§ **EXERCISE INSTRUCTIONS**
Across the records that follow, how many lines contain the string "purple"? Answer with the number only.

Spatial reasoning data:
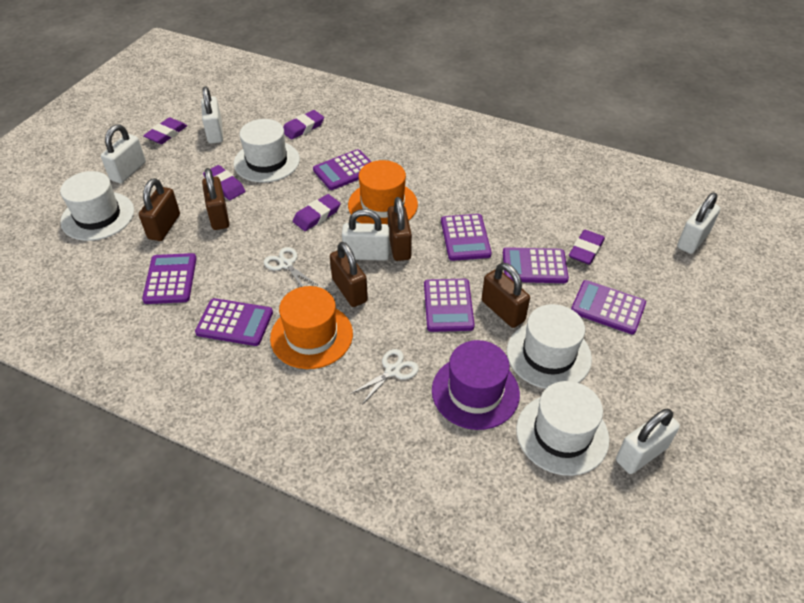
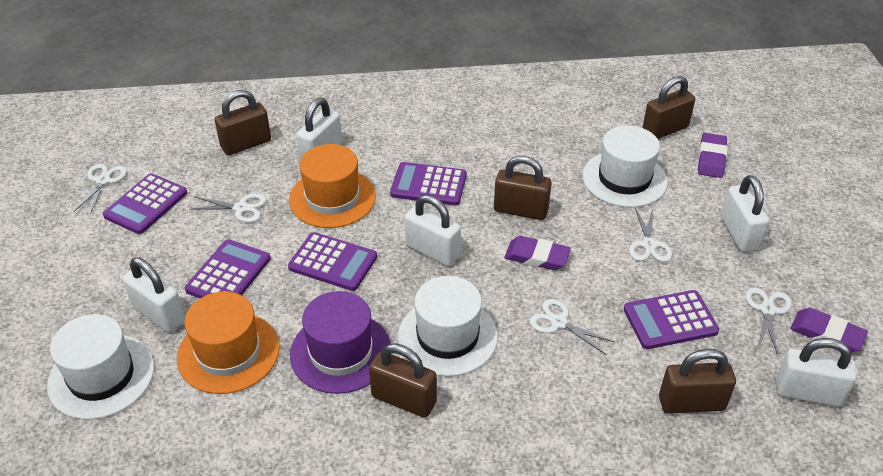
purple calculator: 7 -> 5
purple eraser: 5 -> 3
white hat: 4 -> 3
white scissors: 2 -> 5

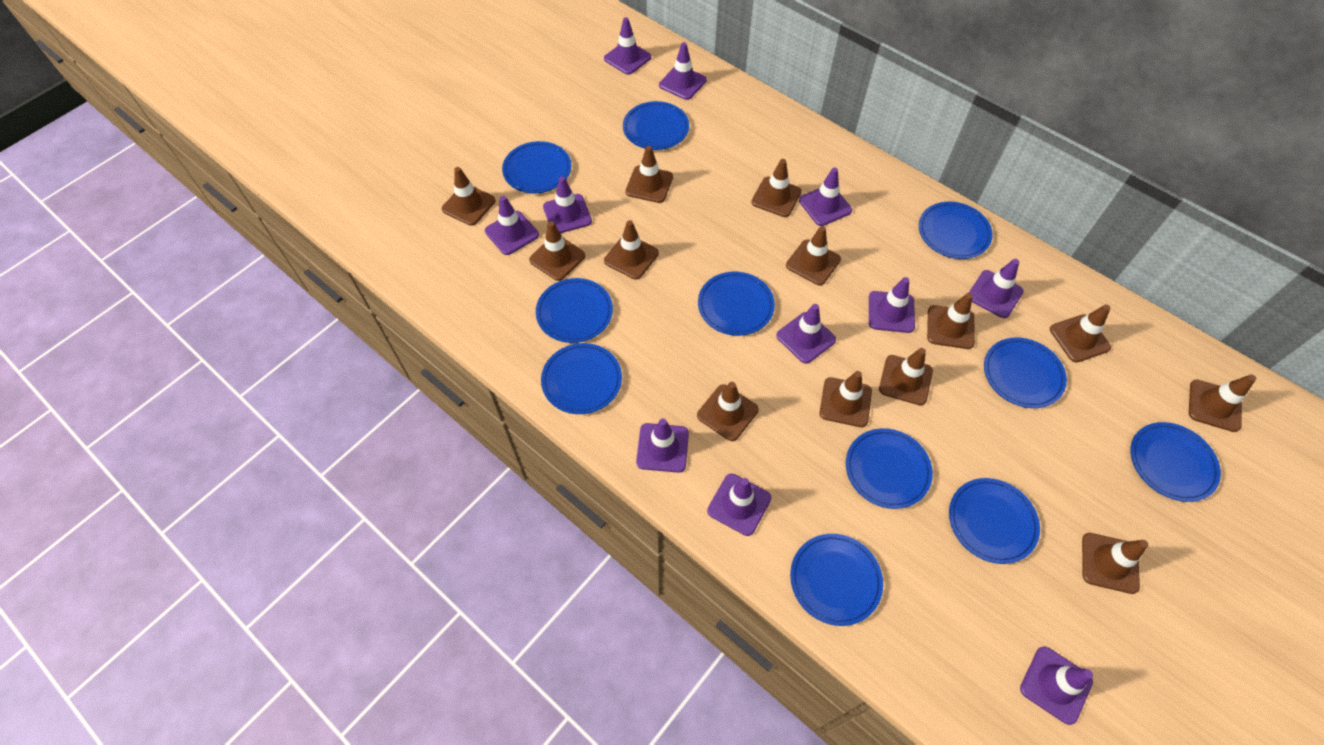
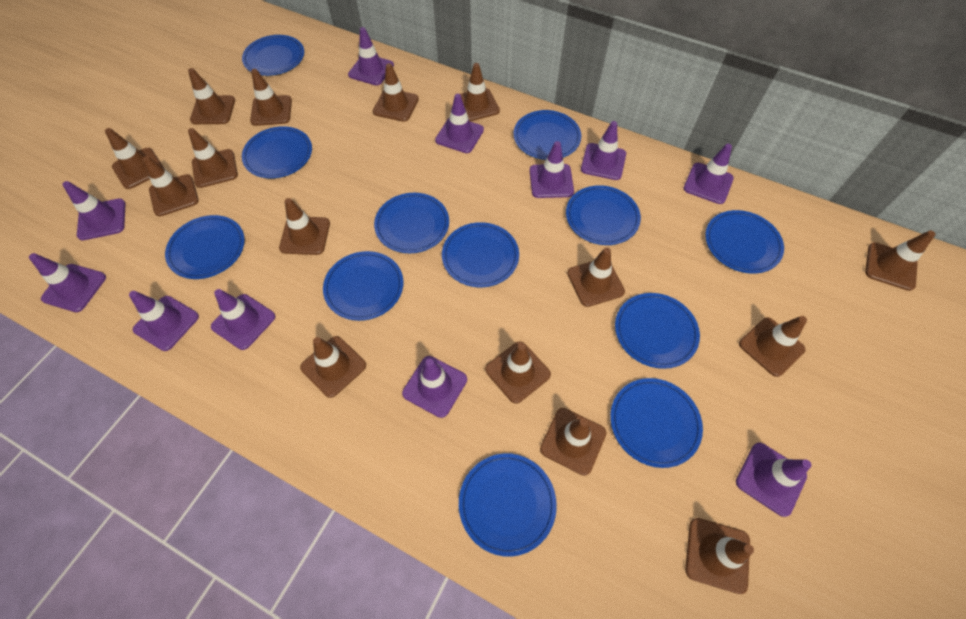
blue plate: 11 -> 12
brown traffic cone: 13 -> 15

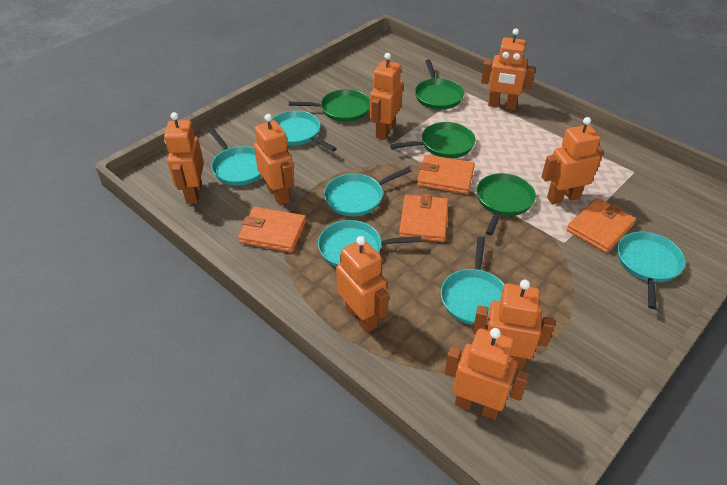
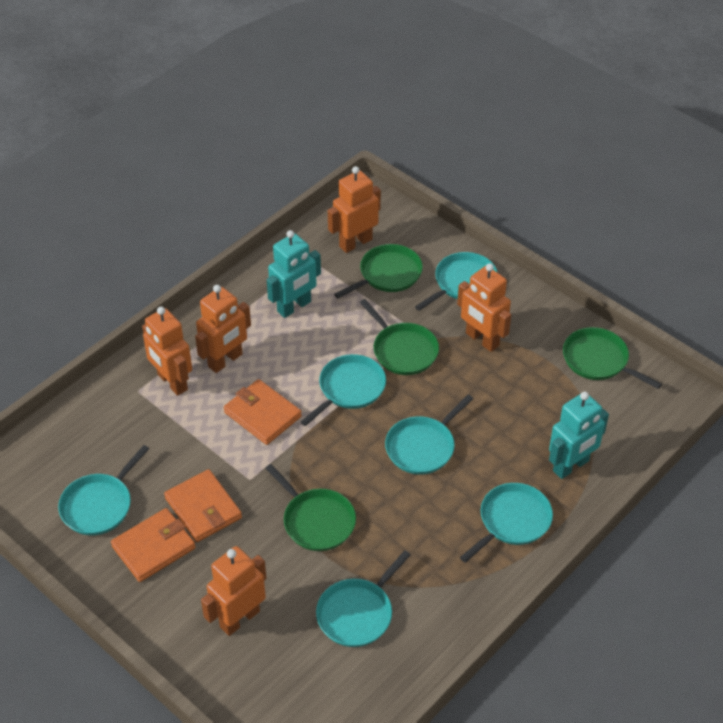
orange robot: 8 -> 5
orange wallet: 4 -> 3
turquoise robot: 0 -> 2

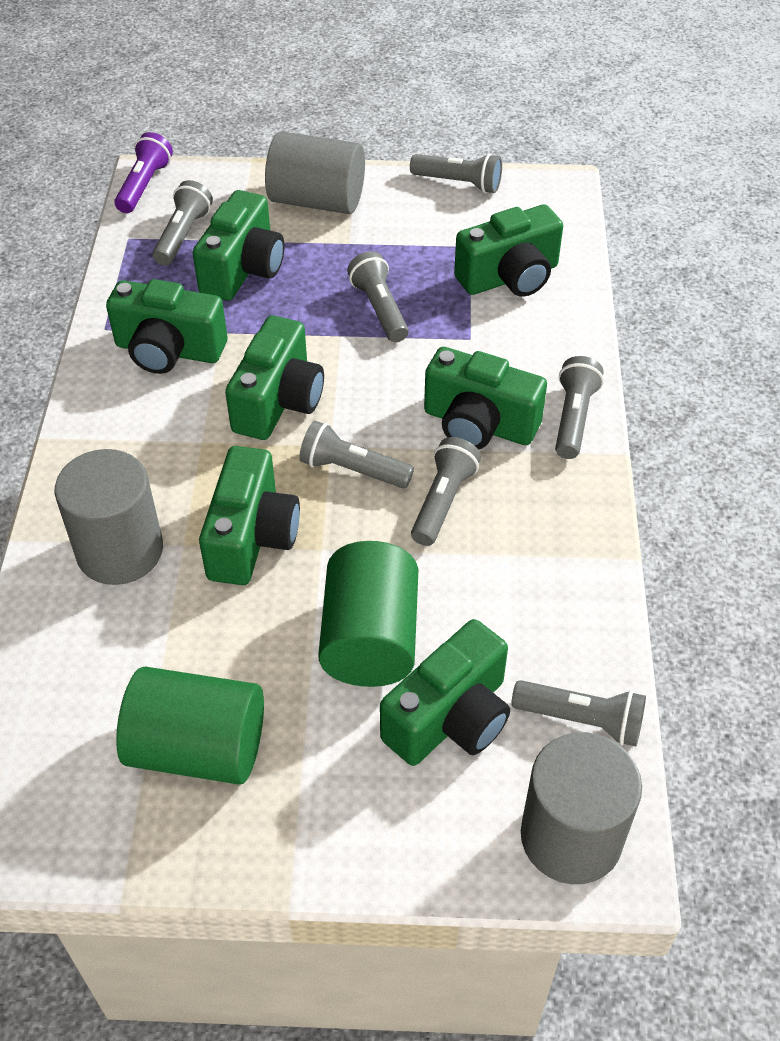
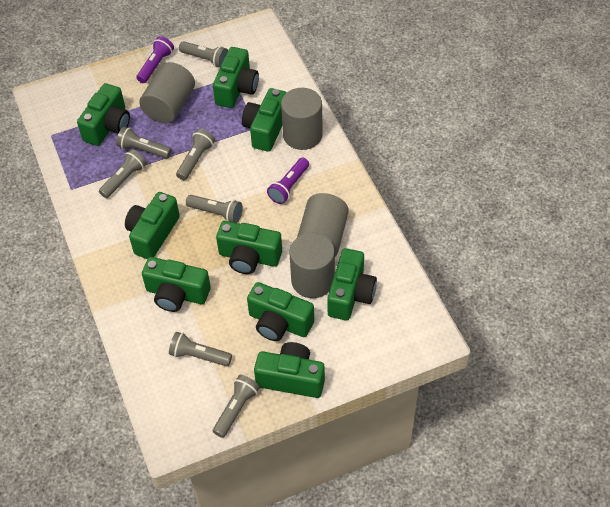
green camera: 7 -> 9
green cylinder: 2 -> 0
grey cylinder: 3 -> 4
purple flashlight: 1 -> 2

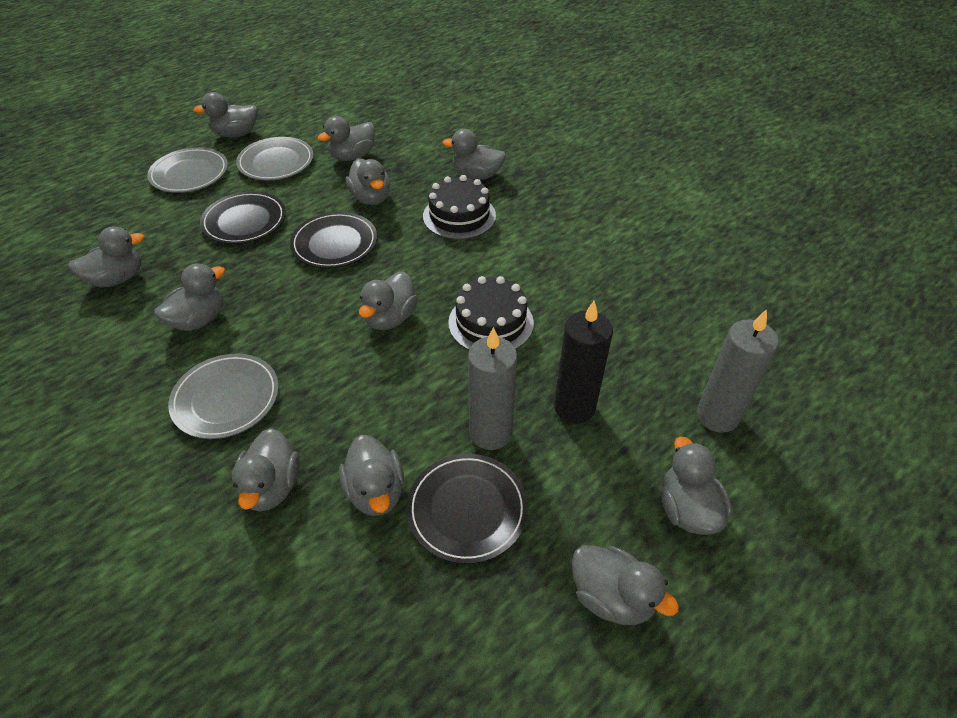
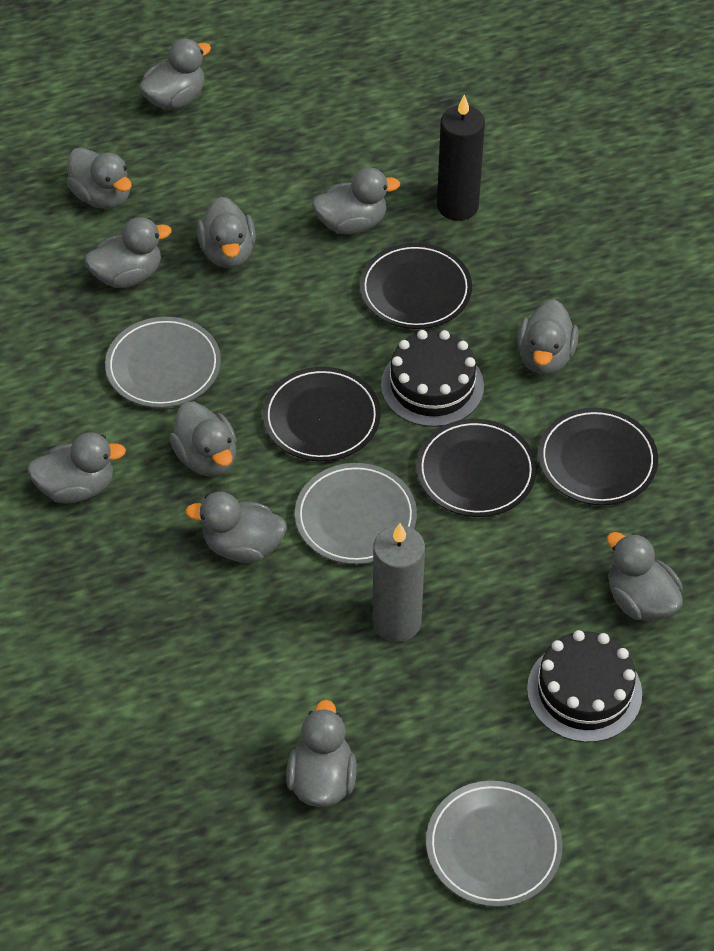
black plate: 3 -> 4
grey candle: 2 -> 1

§ **OUTPUT FOR THIS TASK**
3